Task brief: The following entries are to be repeated exactly, and the pictures are to be left behind.

Extracted information:
---

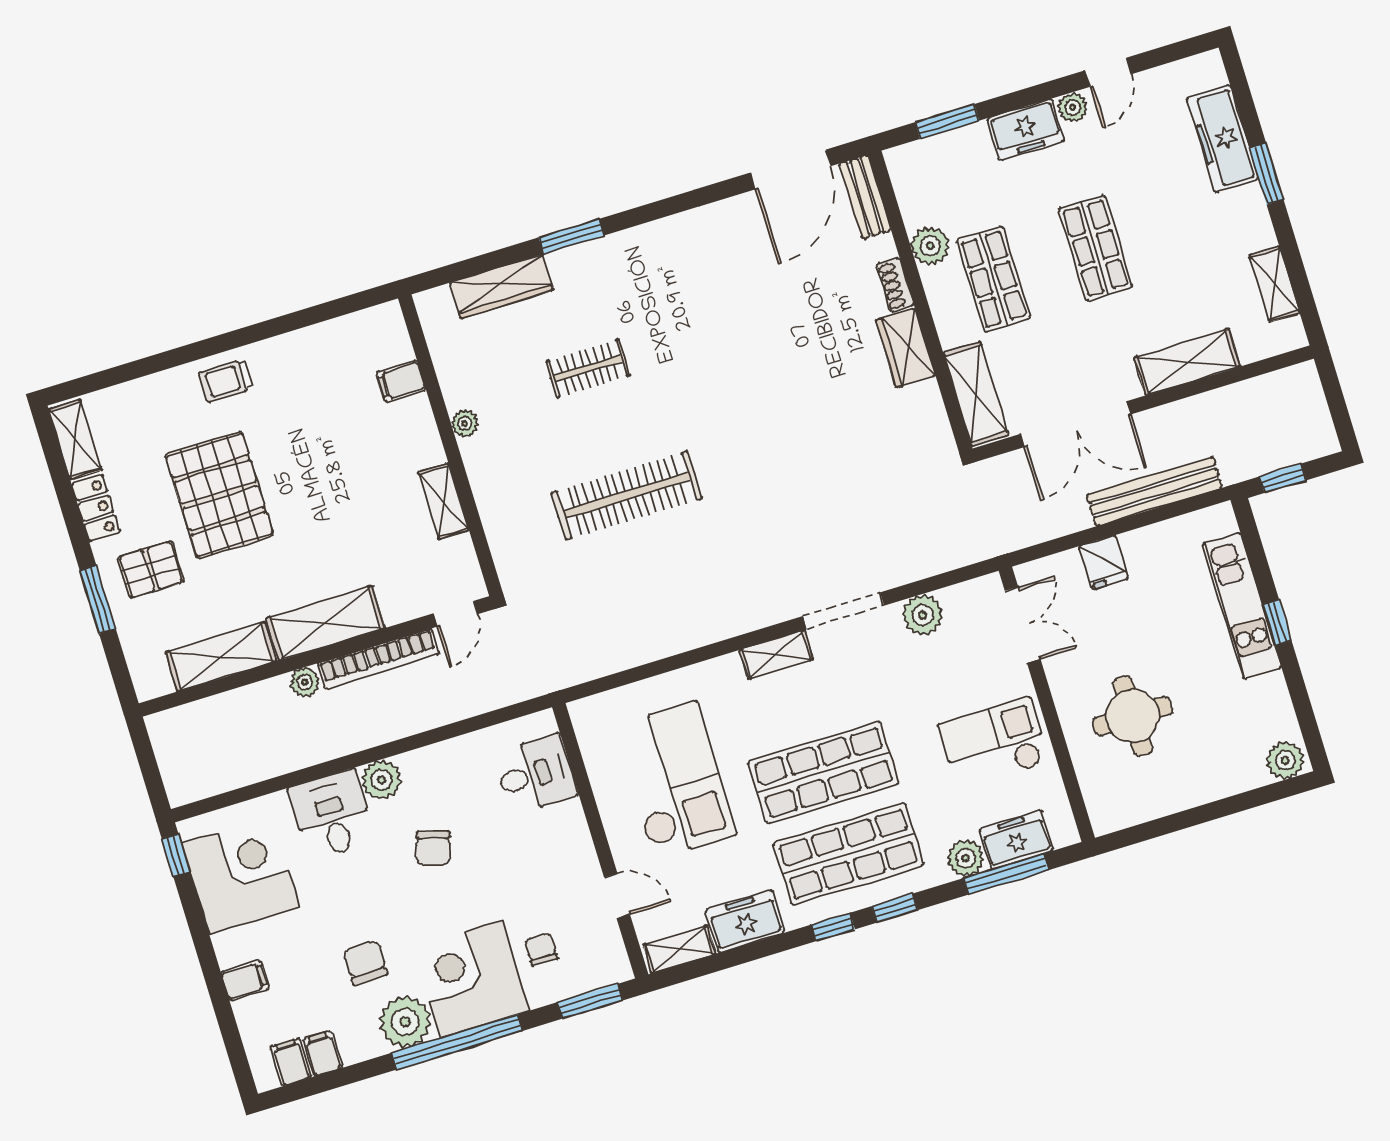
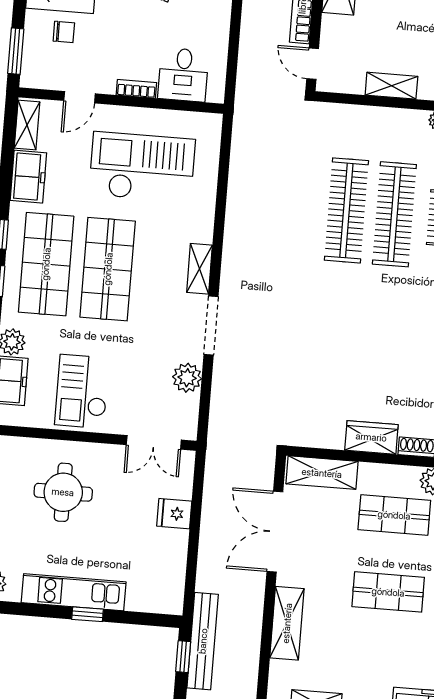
clothes rail: (607, 432) -> (394, 214), added
bench: (1154, 491) -> (203, 641), moved
kitchen unit: (1242, 606) -> (74, 592), moved
checkout: (994, 743) -> (82, 391), turned 180
checkout: (675, 780) -> (142, 167), turned 180
bookcase: (577, 827) -> (136, 89), added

---

Output for this exercise:
clothes rail: (607, 432) -> (394, 214), added
bench: (1154, 491) -> (203, 641), moved
kitchen unit: (1242, 606) -> (74, 592), moved
checkout: (994, 743) -> (82, 391), turned 180
checkout: (675, 780) -> (142, 167), turned 180
bookcase: (577, 827) -> (136, 89), added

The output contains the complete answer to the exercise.